Action item – Word for word, please restate the lines from the beginning of the data through the line in which "grey tile G2 level 1 -> grey tile O6 level 3" appears.

[[ Available records open ]]

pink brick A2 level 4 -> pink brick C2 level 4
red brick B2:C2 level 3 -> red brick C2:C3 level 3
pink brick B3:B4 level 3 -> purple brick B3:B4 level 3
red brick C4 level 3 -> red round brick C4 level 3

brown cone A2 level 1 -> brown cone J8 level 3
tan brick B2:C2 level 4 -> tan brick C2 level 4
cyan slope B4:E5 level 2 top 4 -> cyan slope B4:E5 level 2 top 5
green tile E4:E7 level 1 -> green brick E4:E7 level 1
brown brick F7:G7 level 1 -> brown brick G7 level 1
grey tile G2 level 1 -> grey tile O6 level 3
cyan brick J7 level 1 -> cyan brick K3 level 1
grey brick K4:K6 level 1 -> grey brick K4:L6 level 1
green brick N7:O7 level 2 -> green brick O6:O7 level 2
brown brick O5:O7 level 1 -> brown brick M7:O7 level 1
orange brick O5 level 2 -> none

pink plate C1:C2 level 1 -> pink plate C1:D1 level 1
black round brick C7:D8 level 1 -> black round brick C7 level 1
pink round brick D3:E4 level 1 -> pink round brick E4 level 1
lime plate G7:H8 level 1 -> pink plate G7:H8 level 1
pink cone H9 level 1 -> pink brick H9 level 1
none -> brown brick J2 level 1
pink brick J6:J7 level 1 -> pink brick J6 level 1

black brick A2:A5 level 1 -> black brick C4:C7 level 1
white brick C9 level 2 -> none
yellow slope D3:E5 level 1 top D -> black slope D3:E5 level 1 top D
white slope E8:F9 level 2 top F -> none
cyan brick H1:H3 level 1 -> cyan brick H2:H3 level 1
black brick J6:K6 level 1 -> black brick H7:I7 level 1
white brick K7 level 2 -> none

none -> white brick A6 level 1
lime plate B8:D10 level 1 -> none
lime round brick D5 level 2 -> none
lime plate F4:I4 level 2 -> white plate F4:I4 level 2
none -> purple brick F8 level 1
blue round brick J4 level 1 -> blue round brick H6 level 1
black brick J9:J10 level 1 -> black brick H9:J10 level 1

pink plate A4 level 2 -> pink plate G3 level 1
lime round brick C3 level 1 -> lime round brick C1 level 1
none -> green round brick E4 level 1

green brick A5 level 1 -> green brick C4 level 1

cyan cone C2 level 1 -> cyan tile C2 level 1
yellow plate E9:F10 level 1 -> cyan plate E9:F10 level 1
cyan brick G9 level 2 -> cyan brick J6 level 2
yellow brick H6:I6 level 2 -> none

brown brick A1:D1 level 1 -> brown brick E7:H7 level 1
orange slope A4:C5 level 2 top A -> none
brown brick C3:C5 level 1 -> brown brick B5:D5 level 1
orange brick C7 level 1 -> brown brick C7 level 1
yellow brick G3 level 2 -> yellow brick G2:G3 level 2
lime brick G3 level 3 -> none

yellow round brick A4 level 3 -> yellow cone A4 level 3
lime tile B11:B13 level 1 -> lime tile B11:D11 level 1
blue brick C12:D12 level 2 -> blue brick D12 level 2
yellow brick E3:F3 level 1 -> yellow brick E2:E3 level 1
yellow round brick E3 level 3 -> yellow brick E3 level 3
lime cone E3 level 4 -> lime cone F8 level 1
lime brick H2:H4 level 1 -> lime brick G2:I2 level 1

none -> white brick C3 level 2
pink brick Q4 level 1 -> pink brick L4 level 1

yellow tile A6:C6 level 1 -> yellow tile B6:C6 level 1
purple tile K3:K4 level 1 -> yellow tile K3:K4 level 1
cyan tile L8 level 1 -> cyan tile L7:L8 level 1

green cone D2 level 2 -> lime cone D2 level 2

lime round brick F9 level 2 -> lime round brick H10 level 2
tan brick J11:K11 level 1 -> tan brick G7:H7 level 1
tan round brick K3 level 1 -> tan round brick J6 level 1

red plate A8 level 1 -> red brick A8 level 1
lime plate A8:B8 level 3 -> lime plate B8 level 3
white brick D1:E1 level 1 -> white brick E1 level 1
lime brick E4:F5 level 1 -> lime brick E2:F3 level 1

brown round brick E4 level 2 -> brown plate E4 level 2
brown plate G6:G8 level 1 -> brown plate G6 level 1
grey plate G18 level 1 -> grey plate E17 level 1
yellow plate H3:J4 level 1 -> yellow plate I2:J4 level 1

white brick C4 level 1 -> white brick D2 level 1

[[ Available records closed ]]

Exercise solution –
pink brick A2 level 4 -> pink brick C2 level 4
red brick B2:C2 level 3 -> red brick C2:C3 level 3
pink brick B3:B4 level 3 -> purple brick B3:B4 level 3
red brick C4 level 3 -> red round brick C4 level 3

brown cone A2 level 1 -> brown cone J8 level 3
tan brick B2:C2 level 4 -> tan brick C2 level 4
cyan slope B4:E5 level 2 top 4 -> cyan slope B4:E5 level 2 top 5
green tile E4:E7 level 1 -> green brick E4:E7 level 1
brown brick F7:G7 level 1 -> brown brick G7 level 1
grey tile G2 level 1 -> grey tile O6 level 3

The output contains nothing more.